Update the lines from the one containing "Positioned in front is point (x=605, y=419)." up to and including the one containing "red fabric table at lower center is below.", replacing "red fabric table" with "red wooden table" and leaving everything else unchanged. Return only those lines.

Given records start

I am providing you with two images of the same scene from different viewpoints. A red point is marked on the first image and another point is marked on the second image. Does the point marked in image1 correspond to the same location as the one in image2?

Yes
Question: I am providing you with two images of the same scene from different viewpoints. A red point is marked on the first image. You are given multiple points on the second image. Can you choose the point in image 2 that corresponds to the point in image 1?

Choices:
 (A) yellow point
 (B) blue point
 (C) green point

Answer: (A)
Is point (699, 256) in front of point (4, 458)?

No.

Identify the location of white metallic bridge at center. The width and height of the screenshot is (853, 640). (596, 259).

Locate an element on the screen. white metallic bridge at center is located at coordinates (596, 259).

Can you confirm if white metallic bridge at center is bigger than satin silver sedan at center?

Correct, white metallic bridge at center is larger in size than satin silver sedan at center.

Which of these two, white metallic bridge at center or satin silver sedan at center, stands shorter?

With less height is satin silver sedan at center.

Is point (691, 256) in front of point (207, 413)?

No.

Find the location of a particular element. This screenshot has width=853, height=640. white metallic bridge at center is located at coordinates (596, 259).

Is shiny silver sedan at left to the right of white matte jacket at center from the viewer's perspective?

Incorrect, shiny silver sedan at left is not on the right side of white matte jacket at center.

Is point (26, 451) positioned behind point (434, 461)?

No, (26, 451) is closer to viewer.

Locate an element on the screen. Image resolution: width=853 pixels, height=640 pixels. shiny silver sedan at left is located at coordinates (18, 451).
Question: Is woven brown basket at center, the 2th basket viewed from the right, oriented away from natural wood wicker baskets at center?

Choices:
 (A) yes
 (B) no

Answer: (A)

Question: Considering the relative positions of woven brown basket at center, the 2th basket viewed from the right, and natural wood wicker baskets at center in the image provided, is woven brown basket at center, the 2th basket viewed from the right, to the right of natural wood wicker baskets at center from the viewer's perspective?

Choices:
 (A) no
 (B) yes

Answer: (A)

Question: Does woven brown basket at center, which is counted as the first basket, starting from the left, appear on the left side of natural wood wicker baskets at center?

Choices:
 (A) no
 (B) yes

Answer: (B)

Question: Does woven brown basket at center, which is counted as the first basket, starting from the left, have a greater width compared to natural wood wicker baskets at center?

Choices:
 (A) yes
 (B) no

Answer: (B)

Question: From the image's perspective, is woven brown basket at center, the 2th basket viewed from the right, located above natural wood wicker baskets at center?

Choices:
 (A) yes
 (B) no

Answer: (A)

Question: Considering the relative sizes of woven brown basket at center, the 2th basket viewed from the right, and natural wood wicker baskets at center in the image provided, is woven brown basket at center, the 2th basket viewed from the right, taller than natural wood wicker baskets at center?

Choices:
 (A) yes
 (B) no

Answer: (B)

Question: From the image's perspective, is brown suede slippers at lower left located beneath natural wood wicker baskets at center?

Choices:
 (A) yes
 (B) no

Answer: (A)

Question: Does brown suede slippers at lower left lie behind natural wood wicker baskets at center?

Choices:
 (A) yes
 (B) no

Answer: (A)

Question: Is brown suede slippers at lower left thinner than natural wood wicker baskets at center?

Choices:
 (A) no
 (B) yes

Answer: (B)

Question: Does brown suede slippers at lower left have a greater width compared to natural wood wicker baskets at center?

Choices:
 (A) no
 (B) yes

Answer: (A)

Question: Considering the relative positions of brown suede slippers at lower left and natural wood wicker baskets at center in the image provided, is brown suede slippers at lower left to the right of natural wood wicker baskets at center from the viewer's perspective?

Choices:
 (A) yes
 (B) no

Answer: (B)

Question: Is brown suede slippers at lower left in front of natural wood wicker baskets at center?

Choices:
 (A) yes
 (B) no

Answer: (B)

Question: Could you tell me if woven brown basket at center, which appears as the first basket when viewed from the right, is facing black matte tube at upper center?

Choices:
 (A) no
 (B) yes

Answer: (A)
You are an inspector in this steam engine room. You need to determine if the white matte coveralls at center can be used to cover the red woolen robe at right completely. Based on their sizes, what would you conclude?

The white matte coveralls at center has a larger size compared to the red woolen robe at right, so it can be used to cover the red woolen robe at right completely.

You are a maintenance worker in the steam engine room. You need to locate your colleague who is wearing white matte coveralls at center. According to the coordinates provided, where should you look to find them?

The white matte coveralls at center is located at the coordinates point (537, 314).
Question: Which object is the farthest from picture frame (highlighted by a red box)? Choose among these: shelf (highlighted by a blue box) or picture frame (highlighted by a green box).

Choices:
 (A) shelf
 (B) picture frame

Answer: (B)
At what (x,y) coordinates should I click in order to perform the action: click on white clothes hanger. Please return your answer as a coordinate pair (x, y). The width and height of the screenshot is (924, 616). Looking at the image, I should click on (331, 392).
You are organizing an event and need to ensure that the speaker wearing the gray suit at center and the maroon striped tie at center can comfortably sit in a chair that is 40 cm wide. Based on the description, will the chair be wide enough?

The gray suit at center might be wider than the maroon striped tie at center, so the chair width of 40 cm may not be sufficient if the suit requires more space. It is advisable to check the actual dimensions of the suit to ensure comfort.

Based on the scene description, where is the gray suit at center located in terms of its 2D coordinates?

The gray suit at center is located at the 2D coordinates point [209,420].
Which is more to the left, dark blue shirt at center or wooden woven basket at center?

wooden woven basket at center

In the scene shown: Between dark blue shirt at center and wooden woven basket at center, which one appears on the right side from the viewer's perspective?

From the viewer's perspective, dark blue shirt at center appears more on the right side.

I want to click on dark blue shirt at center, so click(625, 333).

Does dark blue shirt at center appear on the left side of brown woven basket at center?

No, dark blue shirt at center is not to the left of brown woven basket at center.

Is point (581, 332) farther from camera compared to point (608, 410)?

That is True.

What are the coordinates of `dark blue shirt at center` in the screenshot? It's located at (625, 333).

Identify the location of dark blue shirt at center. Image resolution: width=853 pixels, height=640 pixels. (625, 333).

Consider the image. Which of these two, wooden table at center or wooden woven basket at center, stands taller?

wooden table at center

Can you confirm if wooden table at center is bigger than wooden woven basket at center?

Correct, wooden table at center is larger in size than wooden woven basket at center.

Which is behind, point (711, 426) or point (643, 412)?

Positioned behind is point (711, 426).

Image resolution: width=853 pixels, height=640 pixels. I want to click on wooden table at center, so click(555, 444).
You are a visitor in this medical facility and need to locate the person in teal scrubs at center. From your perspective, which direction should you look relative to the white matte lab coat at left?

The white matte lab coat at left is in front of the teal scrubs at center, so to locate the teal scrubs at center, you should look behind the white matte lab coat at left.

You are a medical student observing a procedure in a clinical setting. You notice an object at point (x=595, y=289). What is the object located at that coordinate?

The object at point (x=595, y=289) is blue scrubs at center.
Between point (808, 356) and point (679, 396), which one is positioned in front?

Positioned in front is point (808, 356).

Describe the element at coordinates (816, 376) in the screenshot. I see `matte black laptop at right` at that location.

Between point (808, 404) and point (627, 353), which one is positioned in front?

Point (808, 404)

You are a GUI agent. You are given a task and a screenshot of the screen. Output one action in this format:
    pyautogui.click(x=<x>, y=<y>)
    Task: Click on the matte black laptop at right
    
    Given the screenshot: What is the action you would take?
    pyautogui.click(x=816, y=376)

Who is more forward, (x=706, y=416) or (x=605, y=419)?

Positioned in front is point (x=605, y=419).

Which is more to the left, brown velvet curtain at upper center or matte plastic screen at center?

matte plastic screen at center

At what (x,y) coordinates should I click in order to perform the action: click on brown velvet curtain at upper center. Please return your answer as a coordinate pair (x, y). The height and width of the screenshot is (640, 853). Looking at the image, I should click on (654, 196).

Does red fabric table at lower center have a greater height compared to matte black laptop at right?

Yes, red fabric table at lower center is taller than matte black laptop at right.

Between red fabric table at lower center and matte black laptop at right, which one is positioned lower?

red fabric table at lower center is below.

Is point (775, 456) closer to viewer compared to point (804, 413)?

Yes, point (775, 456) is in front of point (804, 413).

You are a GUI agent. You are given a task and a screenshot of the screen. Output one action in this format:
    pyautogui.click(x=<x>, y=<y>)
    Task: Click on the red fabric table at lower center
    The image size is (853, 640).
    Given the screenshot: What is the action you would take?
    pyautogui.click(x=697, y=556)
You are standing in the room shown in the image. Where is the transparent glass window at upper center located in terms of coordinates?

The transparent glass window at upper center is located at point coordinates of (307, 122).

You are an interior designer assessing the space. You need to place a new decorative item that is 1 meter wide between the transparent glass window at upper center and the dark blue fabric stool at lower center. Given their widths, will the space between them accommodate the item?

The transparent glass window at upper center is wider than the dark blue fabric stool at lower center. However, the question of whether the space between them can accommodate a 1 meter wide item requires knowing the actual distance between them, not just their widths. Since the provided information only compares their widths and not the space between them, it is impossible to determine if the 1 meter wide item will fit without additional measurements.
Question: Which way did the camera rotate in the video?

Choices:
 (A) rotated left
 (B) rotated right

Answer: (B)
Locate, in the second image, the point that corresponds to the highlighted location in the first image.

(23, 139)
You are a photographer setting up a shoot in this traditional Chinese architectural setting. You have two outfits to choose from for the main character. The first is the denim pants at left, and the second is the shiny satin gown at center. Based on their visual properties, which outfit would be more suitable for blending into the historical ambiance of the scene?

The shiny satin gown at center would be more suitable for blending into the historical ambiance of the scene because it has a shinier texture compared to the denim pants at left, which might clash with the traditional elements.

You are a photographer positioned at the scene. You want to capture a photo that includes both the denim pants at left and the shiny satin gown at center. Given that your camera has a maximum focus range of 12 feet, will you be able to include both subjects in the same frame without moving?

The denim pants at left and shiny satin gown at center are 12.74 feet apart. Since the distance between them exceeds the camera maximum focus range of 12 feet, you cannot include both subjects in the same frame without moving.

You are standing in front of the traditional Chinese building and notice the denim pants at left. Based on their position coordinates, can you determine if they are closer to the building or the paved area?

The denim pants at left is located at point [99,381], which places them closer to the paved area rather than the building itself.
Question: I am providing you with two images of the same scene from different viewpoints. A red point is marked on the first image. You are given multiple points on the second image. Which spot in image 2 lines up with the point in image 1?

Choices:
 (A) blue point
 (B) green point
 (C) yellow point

Given records end

◆ Finished task:
Positioned in front is point (x=605, y=419).

Which is more to the left, brown velvet curtain at upper center or matte plastic screen at center?

matte plastic screen at center

At what (x,y) coordinates should I click in order to perform the action: click on brown velvet curtain at upper center. Please return your answer as a coordinate pair (x, y). The height and width of the screenshot is (640, 853). Looking at the image, I should click on (654, 196).

Does red wooden table at lower center have a greater height compared to matte black laptop at right?

Yes, red wooden table at lower center is taller than matte black laptop at right.

Between red wooden table at lower center and matte black laptop at right, which one is positioned lower?

red wooden table at lower center is below.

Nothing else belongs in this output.